◆ ASSIGNED TASK
Whatever pictures the entries hold, omit them, and output exactly the lines from the one containing "JOY2 pin VRY: D7 -> A1" through the final line.
━━━ DATA FOR REVIEW
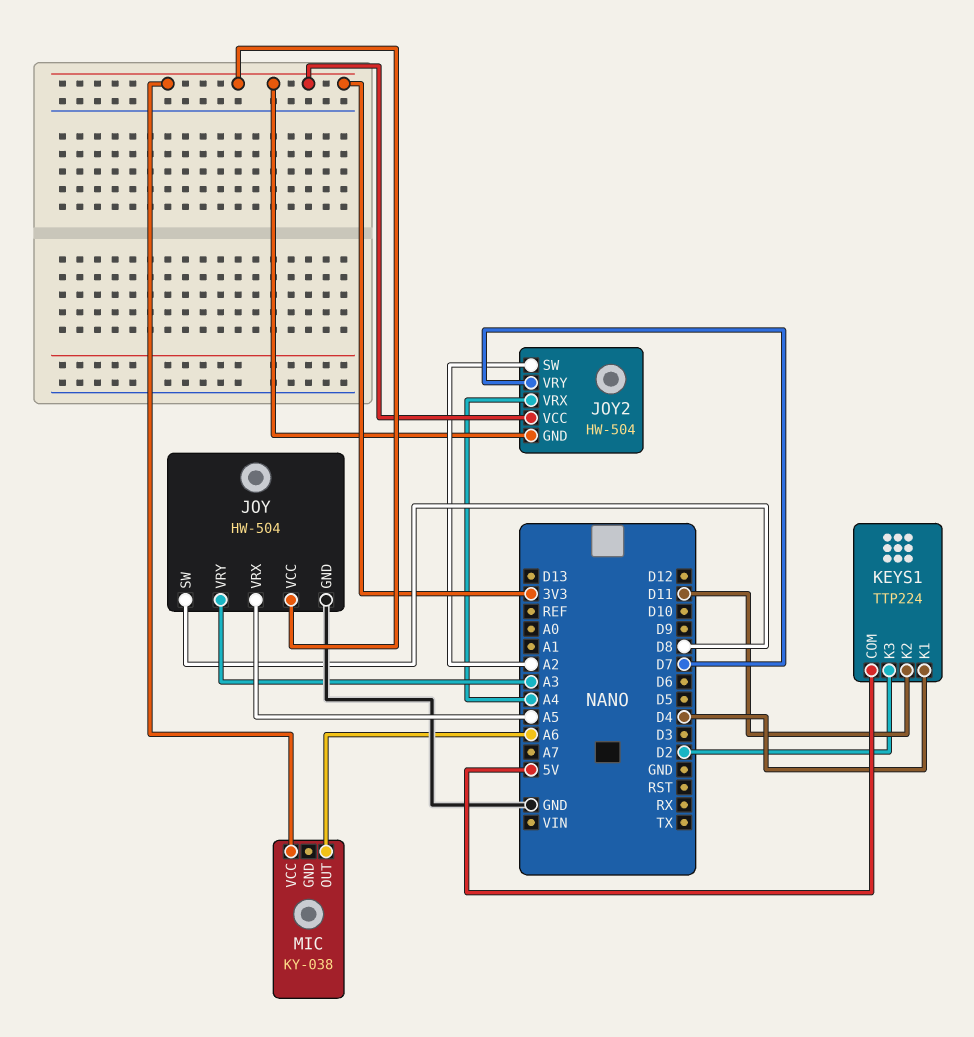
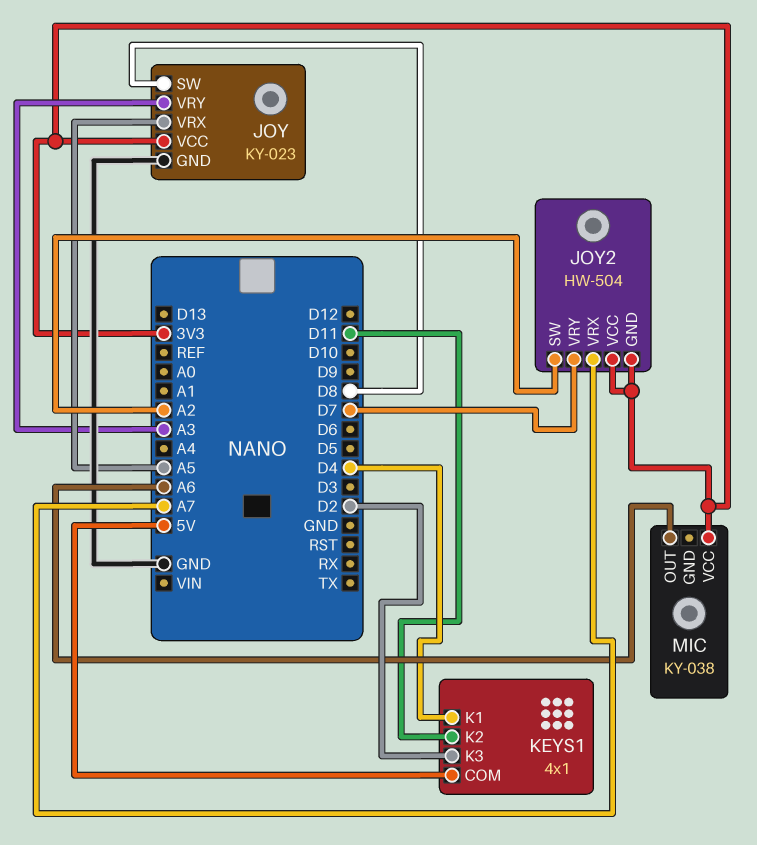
JOY: HW-504 -> KY-023
JOY2 pin VRX: A4 -> A7
KEYS1: TTP224 -> 4x1

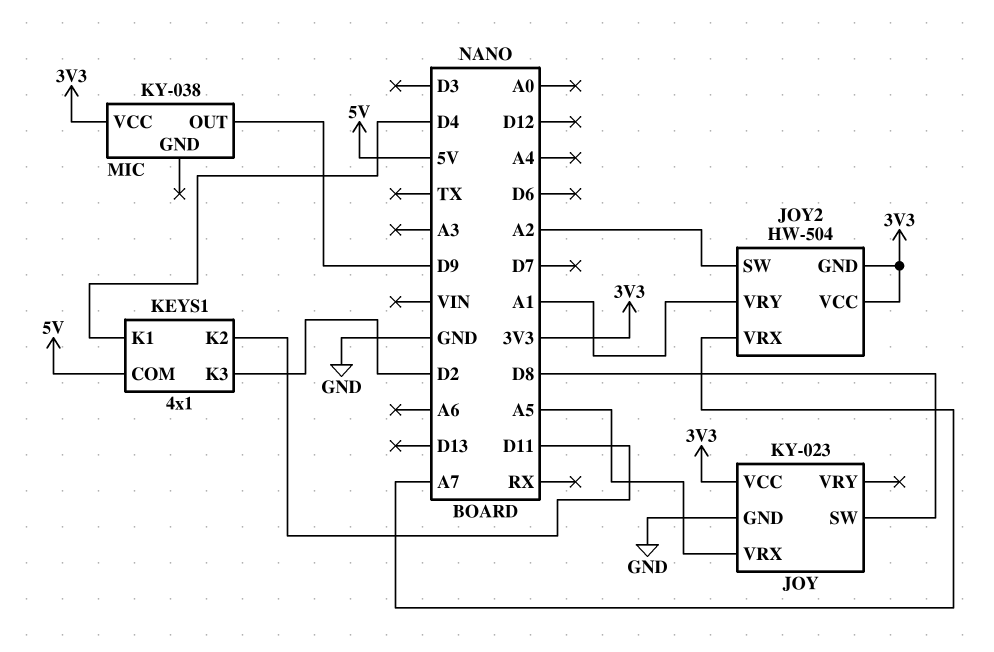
JOY pin VRY: A3 -> none
JOY2 pin VRY: D7 -> A1
MIC pin OUT: A6 -> D9

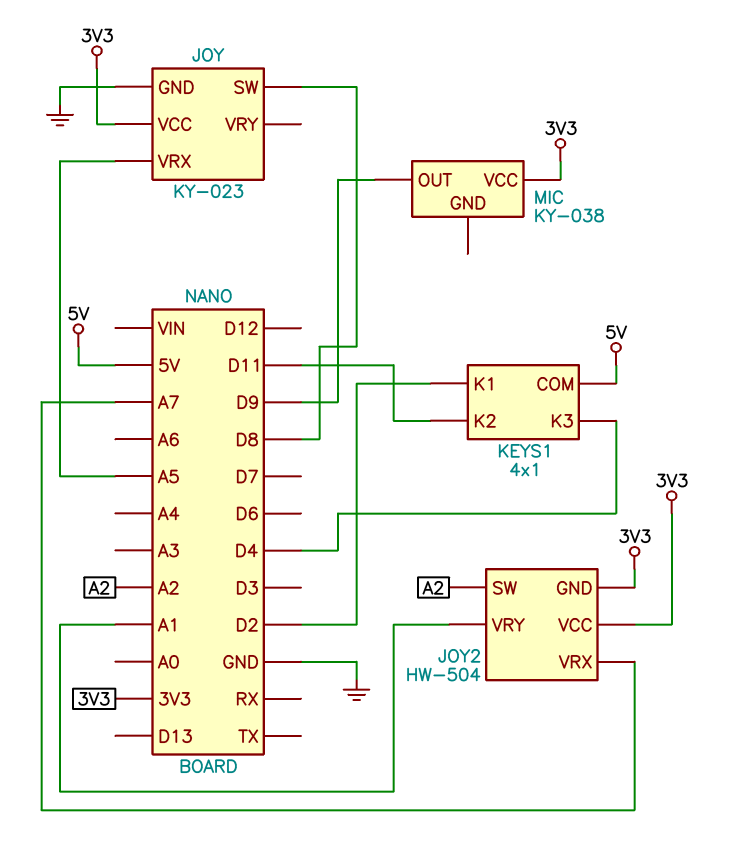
KEYS1 pin K1: D4 -> D2
KEYS1 pin K3: D2 -> D4

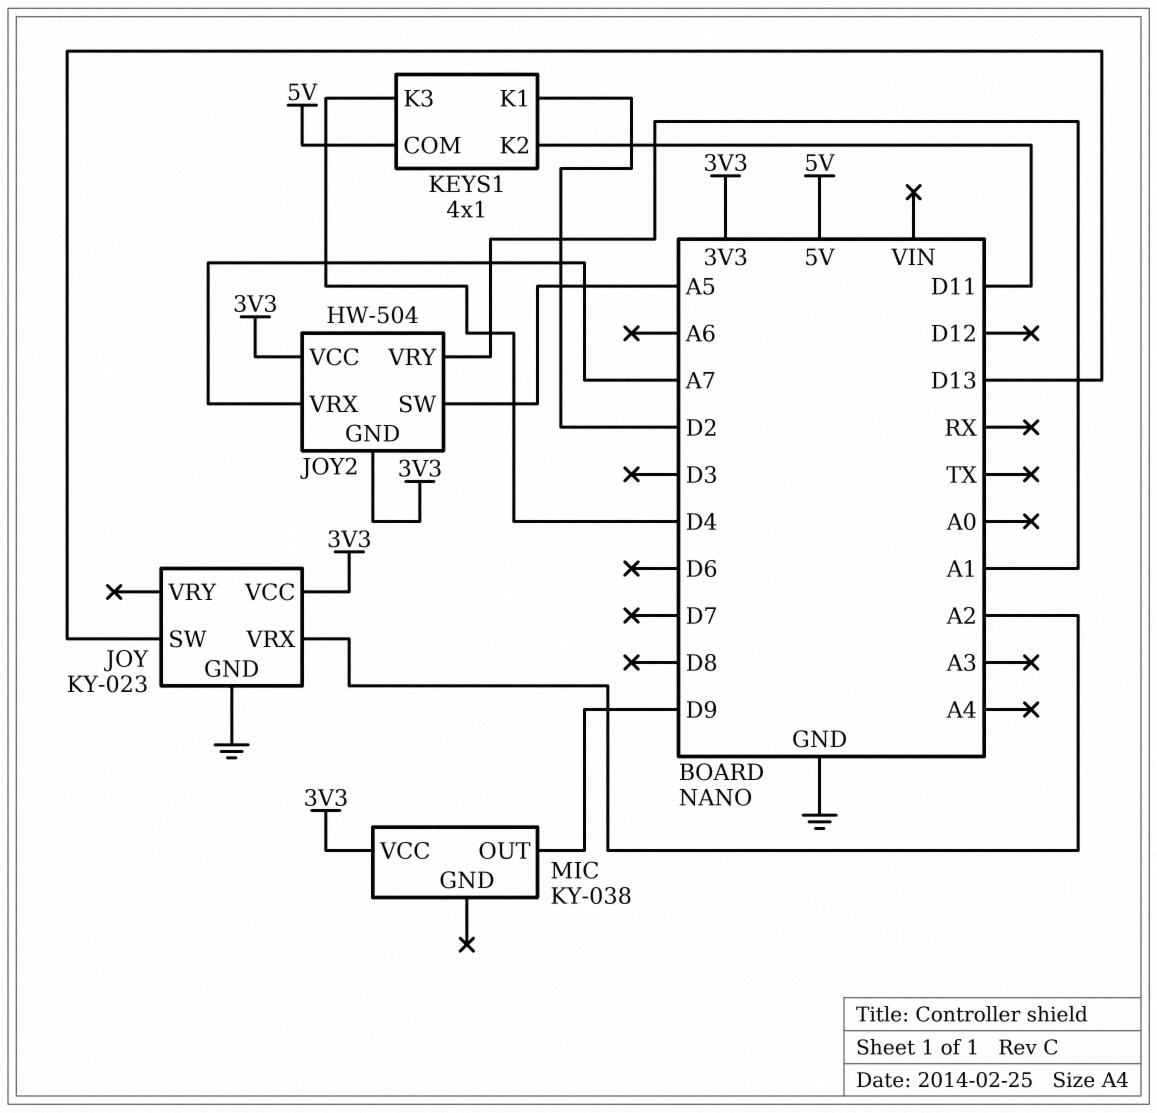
JOY pin SW: D8 -> D13
JOY pin VRX: A5 -> A2
JOY2 pin SW: A2 -> A5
━━━━━━
◆ WORKED SOLUTION
JOY2 pin VRY: D7 -> A1
MIC pin OUT: A6 -> D9

KEYS1 pin K1: D4 -> D2
KEYS1 pin K3: D2 -> D4

JOY pin SW: D8 -> D13
JOY pin VRX: A5 -> A2
JOY2 pin SW: A2 -> A5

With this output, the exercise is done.